What you need to do> What do the lines say, reproduced word for word, from the first of the entries below through the line bearing "(485, 330) = (303, 182): red cube -> none"?

━━━━━ Records

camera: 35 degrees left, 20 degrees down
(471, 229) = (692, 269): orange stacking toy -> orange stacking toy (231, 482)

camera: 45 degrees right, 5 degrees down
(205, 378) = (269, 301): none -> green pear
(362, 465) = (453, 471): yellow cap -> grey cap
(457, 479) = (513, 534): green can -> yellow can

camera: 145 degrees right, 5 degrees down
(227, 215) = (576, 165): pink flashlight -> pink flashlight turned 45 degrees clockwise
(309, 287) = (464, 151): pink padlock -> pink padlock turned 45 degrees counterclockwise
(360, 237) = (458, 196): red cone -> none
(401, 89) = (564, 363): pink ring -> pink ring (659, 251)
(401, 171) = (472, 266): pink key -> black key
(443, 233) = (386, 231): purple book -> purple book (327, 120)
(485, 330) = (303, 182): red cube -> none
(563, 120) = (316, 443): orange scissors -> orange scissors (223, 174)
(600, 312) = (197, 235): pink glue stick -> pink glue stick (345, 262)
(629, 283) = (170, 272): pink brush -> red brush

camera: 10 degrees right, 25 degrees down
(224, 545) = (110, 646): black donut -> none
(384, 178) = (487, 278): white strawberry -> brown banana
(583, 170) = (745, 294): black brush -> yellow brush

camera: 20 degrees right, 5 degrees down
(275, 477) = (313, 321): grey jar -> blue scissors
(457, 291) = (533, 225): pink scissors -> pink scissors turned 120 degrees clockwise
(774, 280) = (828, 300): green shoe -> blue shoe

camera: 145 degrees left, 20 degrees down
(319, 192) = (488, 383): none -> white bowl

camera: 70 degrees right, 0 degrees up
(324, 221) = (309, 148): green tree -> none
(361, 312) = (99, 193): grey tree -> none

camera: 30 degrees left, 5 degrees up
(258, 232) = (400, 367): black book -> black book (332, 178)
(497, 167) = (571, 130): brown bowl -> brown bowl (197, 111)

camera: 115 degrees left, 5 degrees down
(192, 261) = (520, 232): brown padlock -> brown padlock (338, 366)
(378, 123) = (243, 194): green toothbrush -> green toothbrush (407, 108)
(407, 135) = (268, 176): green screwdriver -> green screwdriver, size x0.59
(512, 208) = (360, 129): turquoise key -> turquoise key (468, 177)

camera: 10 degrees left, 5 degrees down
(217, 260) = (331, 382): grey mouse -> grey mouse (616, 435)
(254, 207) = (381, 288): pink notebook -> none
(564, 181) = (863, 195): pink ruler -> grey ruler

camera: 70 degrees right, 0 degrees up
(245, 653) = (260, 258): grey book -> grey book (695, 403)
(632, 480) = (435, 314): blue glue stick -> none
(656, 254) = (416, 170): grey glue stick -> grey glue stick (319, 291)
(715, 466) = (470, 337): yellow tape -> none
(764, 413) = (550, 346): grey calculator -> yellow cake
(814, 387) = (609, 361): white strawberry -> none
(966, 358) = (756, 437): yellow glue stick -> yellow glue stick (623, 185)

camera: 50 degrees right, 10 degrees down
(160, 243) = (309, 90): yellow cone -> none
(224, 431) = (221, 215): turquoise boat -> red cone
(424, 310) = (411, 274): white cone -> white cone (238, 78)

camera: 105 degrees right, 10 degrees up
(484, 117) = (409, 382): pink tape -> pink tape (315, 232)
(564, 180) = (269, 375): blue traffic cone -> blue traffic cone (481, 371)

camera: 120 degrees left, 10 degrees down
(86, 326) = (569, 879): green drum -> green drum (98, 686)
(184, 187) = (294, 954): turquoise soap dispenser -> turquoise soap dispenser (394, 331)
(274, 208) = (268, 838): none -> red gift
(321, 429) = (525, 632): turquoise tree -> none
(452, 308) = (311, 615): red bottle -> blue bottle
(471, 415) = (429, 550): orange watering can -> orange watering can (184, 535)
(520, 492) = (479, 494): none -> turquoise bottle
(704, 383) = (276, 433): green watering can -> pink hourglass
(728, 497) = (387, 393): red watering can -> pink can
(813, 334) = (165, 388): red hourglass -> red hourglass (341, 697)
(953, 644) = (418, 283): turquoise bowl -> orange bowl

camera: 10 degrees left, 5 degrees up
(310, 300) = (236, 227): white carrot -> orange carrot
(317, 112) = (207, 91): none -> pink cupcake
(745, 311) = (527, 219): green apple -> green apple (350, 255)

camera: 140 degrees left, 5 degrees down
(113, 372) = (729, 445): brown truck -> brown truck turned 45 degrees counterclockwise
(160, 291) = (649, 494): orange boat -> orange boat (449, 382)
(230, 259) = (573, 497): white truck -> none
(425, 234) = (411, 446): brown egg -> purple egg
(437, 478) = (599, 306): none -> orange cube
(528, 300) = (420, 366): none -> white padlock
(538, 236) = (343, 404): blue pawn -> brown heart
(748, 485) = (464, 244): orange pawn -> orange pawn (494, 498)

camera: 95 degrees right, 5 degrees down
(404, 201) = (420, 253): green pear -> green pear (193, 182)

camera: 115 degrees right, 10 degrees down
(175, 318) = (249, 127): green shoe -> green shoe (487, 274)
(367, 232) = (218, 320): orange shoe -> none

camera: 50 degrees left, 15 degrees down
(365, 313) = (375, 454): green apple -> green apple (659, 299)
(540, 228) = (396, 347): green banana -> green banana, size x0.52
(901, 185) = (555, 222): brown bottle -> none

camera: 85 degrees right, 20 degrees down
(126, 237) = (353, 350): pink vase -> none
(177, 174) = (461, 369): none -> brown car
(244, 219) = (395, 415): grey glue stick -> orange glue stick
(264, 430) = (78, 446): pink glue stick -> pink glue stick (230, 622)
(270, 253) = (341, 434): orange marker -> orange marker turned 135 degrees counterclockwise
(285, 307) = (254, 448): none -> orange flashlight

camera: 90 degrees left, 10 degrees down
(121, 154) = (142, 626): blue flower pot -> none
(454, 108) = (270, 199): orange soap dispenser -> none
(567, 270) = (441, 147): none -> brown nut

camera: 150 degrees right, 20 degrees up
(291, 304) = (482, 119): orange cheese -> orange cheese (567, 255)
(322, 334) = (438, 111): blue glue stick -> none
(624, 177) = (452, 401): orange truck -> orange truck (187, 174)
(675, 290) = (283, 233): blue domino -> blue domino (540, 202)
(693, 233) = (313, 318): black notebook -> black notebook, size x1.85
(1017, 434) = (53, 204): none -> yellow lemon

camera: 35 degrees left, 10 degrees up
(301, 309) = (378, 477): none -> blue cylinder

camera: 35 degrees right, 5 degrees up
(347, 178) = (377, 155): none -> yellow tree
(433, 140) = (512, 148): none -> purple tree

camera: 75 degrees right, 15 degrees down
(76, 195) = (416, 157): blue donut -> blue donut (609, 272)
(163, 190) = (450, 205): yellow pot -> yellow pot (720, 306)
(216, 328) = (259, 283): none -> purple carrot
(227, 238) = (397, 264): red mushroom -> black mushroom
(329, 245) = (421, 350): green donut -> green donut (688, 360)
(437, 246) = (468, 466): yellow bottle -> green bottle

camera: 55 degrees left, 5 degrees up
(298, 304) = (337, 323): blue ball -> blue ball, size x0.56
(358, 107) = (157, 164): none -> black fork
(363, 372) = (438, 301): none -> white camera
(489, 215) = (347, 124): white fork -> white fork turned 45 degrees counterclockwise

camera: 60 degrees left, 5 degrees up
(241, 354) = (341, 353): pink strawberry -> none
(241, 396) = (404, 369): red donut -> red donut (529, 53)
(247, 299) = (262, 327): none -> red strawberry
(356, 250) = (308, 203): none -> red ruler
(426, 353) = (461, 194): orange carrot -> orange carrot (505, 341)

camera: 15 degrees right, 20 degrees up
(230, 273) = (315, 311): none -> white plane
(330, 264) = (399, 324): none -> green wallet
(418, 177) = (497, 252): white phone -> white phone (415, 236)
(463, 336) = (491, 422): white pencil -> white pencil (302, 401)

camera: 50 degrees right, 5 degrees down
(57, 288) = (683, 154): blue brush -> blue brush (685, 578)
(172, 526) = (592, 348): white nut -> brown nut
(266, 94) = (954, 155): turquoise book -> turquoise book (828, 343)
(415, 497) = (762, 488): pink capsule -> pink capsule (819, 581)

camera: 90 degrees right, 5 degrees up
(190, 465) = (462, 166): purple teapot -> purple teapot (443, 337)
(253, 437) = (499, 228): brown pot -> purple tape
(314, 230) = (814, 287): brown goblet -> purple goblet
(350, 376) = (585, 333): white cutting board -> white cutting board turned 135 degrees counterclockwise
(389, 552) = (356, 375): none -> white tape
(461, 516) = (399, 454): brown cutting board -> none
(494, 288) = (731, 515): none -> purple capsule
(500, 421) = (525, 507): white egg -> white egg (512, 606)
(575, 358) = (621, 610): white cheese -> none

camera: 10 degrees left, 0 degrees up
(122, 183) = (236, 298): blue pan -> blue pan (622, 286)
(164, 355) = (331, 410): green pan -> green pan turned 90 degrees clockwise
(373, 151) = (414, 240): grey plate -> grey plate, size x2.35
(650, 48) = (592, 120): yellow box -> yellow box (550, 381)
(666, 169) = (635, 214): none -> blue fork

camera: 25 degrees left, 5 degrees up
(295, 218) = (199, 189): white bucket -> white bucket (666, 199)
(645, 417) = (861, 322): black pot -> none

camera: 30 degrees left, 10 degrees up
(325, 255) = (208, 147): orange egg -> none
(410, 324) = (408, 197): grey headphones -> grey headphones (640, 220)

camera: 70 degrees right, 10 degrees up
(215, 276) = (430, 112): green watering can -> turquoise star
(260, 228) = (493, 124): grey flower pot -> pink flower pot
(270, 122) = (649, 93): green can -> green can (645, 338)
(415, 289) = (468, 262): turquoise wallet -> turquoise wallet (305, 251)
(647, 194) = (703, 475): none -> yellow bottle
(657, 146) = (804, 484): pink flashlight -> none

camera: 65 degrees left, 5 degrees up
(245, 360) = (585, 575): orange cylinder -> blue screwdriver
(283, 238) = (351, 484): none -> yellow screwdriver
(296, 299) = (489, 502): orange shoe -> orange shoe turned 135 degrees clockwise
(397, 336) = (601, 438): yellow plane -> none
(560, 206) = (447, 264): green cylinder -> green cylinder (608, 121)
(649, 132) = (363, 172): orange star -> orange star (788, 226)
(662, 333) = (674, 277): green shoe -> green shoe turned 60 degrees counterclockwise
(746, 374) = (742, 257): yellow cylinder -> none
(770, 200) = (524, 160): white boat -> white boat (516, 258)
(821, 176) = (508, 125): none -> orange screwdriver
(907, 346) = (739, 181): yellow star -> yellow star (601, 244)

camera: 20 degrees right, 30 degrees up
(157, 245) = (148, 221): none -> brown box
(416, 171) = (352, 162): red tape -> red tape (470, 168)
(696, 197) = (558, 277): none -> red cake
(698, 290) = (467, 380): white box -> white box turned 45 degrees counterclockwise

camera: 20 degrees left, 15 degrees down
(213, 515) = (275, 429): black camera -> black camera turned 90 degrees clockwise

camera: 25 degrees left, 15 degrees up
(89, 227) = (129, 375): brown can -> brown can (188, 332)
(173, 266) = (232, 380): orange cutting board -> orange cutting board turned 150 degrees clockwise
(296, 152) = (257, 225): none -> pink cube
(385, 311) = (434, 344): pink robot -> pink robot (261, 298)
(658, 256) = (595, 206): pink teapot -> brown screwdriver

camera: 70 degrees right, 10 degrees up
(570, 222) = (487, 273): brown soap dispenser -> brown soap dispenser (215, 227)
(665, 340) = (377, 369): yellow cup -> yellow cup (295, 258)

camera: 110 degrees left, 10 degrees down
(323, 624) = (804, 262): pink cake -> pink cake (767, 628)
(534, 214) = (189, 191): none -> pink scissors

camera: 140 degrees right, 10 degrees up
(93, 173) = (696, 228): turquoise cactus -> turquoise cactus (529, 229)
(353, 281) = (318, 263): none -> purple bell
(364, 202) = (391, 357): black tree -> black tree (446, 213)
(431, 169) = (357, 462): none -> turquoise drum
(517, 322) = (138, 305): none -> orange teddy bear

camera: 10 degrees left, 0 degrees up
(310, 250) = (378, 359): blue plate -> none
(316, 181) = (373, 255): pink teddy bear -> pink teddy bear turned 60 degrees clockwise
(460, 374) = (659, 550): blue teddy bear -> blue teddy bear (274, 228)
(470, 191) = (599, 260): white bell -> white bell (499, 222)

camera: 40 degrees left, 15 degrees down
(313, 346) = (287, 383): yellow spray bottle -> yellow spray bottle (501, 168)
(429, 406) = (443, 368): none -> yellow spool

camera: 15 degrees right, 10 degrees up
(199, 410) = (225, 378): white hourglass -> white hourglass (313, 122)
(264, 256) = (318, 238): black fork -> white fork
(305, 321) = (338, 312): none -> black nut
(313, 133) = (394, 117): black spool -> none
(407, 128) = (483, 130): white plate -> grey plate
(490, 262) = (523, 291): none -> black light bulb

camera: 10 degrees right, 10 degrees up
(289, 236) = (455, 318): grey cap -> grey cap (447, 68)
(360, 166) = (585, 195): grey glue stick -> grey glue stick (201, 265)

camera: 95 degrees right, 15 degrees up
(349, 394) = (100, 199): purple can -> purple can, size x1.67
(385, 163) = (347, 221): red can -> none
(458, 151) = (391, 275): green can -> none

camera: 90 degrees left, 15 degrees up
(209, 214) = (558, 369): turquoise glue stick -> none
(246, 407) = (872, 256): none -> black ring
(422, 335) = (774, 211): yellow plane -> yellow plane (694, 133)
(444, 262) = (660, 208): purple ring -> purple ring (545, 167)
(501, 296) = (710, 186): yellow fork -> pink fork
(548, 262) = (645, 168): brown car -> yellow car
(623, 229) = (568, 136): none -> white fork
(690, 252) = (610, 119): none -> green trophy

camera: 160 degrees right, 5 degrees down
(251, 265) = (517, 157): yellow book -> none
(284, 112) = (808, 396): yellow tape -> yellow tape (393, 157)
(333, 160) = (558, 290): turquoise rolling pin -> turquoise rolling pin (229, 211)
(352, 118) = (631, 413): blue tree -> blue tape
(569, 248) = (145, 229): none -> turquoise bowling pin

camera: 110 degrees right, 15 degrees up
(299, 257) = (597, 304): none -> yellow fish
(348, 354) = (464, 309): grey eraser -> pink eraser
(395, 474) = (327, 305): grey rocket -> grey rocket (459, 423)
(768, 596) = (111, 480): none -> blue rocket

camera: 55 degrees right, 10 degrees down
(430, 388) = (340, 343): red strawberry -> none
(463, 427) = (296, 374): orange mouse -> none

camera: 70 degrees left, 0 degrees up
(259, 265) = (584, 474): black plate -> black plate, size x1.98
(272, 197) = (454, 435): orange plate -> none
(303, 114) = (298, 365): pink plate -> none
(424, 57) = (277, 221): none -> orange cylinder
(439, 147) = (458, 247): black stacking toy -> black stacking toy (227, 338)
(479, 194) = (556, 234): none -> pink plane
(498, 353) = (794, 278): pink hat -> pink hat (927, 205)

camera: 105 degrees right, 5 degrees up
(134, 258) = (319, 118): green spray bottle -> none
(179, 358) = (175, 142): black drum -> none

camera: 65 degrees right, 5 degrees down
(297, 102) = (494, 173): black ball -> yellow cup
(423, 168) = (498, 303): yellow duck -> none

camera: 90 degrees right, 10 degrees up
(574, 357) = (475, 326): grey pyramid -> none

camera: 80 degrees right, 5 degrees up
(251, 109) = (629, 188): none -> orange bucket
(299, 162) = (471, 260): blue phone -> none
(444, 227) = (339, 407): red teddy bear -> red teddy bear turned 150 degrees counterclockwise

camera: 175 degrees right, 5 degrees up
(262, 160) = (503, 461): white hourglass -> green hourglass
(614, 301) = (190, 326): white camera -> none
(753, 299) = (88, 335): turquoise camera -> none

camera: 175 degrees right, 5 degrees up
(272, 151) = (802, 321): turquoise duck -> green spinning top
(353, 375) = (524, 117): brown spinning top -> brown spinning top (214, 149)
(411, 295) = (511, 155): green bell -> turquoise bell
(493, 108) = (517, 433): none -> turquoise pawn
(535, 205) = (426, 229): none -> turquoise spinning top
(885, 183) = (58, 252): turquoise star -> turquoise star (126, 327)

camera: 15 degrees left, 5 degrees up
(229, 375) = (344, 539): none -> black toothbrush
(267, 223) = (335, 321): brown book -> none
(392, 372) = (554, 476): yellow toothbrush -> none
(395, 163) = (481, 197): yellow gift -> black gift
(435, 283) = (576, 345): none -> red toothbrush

━━━━━━━━━━

Result of the exercise>
camera: 35 degrees left, 20 degrees down
(471, 229) = (692, 269): orange stacking toy -> orange stacking toy (231, 482)

camera: 45 degrees right, 5 degrees down
(205, 378) = (269, 301): none -> green pear
(362, 465) = (453, 471): yellow cap -> grey cap
(457, 479) = (513, 534): green can -> yellow can

camera: 145 degrees right, 5 degrees down
(227, 215) = (576, 165): pink flashlight -> pink flashlight turned 45 degrees clockwise
(309, 287) = (464, 151): pink padlock -> pink padlock turned 45 degrees counterclockwise
(360, 237) = (458, 196): red cone -> none
(401, 89) = (564, 363): pink ring -> pink ring (659, 251)
(401, 171) = (472, 266): pink key -> black key
(443, 233) = (386, 231): purple book -> purple book (327, 120)
(485, 330) = (303, 182): red cube -> none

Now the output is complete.